- [Object matching data]:
::::
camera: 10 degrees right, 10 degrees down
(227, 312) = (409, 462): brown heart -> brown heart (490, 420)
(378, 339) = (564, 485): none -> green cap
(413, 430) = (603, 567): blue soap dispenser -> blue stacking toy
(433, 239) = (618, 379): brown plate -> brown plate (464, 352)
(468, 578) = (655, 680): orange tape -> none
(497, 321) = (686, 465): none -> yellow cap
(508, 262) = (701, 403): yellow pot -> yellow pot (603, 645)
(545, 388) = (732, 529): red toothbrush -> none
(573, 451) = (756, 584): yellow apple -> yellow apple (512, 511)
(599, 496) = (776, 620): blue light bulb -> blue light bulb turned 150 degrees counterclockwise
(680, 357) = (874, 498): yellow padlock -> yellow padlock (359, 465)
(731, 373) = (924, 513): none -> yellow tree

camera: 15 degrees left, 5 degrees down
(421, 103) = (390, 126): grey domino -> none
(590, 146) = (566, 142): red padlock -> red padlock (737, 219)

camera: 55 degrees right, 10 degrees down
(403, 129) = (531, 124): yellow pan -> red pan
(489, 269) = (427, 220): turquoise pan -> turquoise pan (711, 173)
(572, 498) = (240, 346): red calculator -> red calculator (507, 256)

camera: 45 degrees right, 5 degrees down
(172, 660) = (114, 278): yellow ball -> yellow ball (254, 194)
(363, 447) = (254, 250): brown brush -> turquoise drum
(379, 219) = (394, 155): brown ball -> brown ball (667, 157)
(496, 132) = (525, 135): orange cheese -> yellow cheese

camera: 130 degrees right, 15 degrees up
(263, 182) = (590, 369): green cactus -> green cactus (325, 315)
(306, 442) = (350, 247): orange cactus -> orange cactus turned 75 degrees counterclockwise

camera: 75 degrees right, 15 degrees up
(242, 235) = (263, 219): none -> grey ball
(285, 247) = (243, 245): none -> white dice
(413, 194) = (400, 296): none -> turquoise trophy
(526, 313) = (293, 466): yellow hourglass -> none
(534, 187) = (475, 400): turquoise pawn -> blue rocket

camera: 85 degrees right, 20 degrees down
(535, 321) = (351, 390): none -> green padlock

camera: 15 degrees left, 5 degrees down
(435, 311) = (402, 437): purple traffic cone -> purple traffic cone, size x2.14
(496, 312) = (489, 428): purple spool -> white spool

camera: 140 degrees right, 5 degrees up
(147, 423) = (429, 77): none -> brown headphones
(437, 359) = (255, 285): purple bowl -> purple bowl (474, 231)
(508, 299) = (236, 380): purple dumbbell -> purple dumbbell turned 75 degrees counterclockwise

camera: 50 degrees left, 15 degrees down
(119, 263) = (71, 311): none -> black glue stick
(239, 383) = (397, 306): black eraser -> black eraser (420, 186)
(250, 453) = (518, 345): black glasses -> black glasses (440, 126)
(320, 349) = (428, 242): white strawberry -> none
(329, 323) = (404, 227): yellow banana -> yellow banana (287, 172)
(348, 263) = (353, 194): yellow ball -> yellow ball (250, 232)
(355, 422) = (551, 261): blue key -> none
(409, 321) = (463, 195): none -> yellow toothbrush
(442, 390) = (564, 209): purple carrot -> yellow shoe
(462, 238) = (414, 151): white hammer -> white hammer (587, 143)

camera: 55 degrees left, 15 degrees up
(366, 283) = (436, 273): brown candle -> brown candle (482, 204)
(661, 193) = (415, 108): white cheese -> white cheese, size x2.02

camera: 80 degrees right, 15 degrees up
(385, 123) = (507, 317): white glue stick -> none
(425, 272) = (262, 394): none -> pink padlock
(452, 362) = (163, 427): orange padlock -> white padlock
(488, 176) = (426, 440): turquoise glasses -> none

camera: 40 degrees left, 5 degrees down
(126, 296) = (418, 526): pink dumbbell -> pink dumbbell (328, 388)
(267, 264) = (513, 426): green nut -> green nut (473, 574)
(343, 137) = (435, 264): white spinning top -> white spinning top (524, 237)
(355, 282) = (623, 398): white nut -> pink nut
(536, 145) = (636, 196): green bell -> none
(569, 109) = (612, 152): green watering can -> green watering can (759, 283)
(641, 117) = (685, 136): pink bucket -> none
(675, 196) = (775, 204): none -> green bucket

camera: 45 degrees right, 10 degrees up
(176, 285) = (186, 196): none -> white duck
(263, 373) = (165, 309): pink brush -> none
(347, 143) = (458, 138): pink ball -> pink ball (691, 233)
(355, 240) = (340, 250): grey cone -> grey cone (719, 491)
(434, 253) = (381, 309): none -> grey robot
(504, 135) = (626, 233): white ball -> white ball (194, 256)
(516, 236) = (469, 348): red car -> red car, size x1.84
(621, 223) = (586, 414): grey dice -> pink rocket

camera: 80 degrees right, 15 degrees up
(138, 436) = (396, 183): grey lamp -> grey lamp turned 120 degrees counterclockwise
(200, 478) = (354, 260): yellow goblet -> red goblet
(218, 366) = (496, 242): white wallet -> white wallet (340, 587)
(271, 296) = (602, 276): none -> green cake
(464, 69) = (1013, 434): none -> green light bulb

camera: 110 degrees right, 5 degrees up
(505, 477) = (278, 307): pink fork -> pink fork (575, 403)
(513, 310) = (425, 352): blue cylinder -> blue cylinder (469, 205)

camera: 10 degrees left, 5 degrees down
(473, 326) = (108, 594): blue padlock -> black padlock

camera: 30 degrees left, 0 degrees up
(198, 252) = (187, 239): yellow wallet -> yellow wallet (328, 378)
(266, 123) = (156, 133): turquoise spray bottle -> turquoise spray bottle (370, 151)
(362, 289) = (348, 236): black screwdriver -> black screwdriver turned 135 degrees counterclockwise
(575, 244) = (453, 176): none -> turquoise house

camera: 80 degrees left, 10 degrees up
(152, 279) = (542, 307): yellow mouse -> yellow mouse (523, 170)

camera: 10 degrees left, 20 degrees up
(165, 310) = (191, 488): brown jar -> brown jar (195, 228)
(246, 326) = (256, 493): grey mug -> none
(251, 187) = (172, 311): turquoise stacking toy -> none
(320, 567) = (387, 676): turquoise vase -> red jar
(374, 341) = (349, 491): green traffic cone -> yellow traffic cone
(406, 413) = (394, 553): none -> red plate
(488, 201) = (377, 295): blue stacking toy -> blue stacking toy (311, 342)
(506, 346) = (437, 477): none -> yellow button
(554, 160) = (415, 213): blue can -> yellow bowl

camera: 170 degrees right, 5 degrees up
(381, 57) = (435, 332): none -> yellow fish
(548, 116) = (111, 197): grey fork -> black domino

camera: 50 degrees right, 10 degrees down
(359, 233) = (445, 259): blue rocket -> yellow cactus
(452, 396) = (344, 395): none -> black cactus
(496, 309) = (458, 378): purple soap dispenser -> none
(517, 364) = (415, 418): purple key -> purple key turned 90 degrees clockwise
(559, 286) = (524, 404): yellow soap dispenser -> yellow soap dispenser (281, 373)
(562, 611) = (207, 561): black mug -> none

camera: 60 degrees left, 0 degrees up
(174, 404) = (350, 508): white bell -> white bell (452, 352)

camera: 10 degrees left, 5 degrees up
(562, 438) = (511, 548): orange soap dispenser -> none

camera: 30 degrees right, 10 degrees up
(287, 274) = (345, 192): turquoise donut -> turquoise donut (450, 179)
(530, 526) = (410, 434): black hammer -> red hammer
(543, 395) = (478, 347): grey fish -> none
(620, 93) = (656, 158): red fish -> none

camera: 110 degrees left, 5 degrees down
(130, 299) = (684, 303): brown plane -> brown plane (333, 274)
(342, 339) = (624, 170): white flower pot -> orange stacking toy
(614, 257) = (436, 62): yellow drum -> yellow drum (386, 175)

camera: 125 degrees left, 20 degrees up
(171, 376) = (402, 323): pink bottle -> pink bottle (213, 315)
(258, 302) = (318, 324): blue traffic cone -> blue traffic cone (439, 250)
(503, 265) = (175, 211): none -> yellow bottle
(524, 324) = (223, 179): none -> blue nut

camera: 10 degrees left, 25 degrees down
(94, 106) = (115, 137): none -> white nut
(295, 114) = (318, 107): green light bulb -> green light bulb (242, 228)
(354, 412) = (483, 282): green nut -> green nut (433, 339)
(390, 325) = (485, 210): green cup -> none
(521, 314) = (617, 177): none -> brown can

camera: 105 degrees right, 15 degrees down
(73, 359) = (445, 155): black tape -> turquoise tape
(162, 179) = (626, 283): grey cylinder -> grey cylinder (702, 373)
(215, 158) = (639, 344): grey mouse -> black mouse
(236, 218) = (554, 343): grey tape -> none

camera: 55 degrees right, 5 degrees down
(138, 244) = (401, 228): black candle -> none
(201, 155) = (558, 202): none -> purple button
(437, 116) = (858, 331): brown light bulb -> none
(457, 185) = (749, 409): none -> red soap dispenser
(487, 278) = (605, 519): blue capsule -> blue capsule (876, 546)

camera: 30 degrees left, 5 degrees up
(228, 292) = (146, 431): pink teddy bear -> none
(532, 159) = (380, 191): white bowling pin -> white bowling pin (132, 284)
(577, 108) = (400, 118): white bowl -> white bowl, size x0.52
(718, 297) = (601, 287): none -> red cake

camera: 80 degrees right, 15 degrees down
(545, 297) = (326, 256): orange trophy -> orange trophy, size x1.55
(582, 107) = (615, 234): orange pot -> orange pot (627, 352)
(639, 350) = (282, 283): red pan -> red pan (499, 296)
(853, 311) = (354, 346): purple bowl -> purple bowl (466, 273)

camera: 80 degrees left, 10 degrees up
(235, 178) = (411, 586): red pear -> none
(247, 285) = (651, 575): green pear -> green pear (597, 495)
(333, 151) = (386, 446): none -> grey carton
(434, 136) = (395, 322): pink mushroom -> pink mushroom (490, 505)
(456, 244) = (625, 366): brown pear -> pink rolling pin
::::
- [Exercise prompt]: An exact copy of the data is needed, running from its first line through the line that holds "(413, 430) = (603, 567): blue", and nothing beyond that.

- [Problem solution]:
camera: 10 degrees right, 10 degrees down
(227, 312) = (409, 462): brown heart -> brown heart (490, 420)
(378, 339) = (564, 485): none -> green cap
(413, 430) = (603, 567): blue soap dispenser -> blue stacking toy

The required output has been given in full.